TASK REQUIREMENTS: Repeat each record below exactly, omitting whatever pictures appear in it.

ENTRIES PROVIDED:
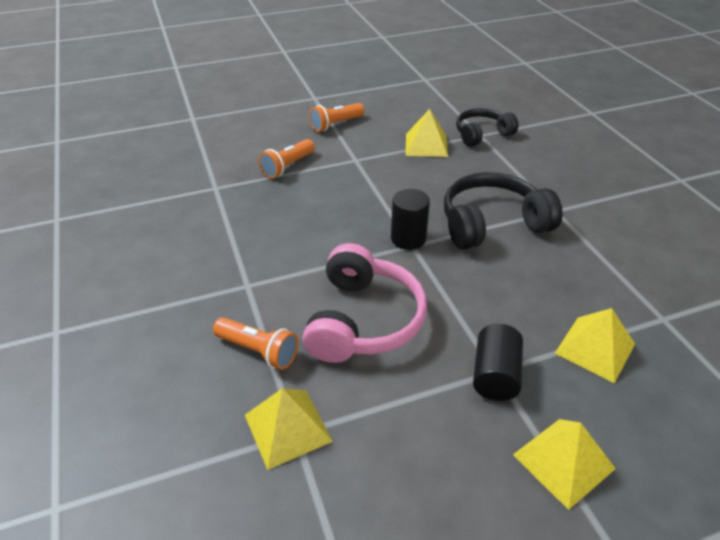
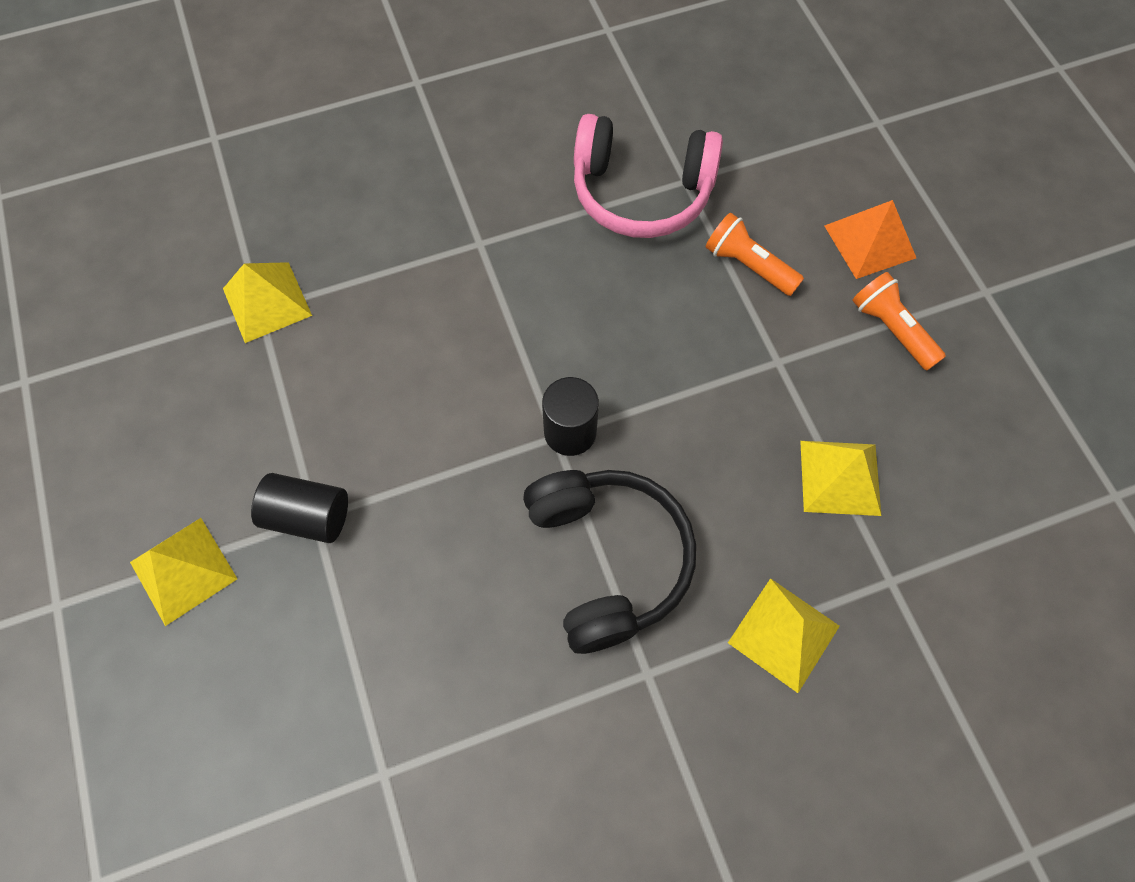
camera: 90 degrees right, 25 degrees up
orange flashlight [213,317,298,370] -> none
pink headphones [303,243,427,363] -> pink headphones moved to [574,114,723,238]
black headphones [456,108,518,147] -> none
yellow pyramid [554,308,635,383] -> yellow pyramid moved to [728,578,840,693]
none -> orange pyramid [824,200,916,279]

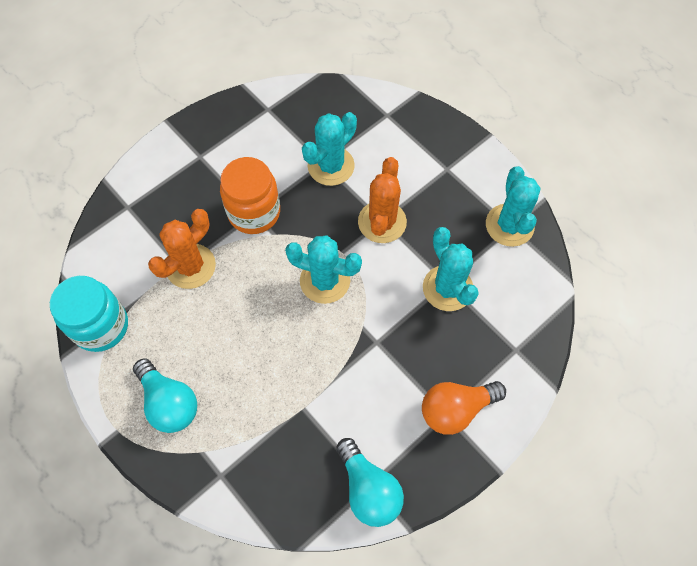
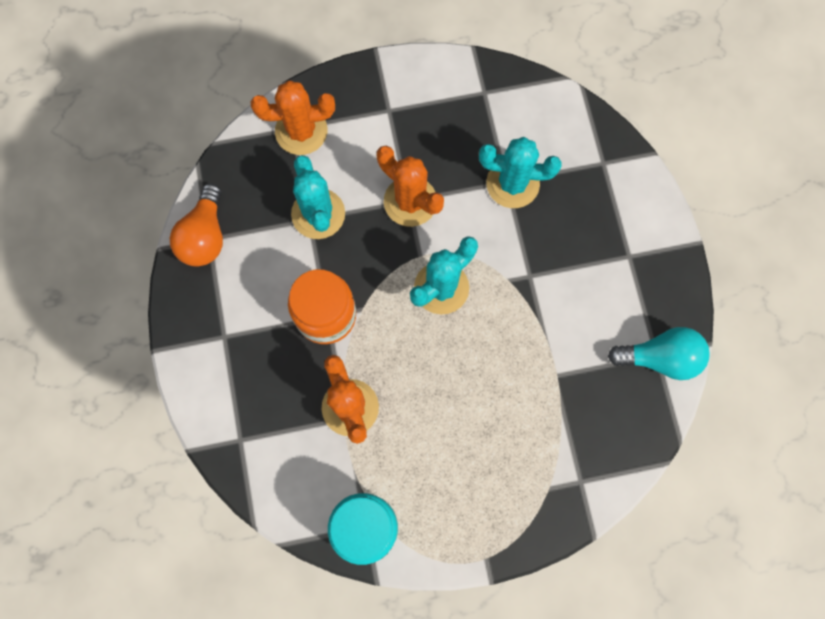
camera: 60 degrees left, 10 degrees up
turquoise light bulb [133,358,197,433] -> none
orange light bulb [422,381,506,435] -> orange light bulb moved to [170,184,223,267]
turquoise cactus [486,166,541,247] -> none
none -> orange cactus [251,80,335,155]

RESPONSE TO THE TASK:
camera: 90 degrees right, 25 degrees up
orange flashlight [213,317,298,370] -> none
pink headphones [303,243,427,363] -> pink headphones moved to [574,114,723,238]
black headphones [456,108,518,147] -> none
yellow pyramid [554,308,635,383] -> yellow pyramid moved to [728,578,840,693]
none -> orange pyramid [824,200,916,279]

camera: 60 degrees left, 10 degrees up
turquoise light bulb [133,358,197,433] -> none
orange light bulb [422,381,506,435] -> orange light bulb moved to [170,184,223,267]
turquoise cactus [486,166,541,247] -> none
none -> orange cactus [251,80,335,155]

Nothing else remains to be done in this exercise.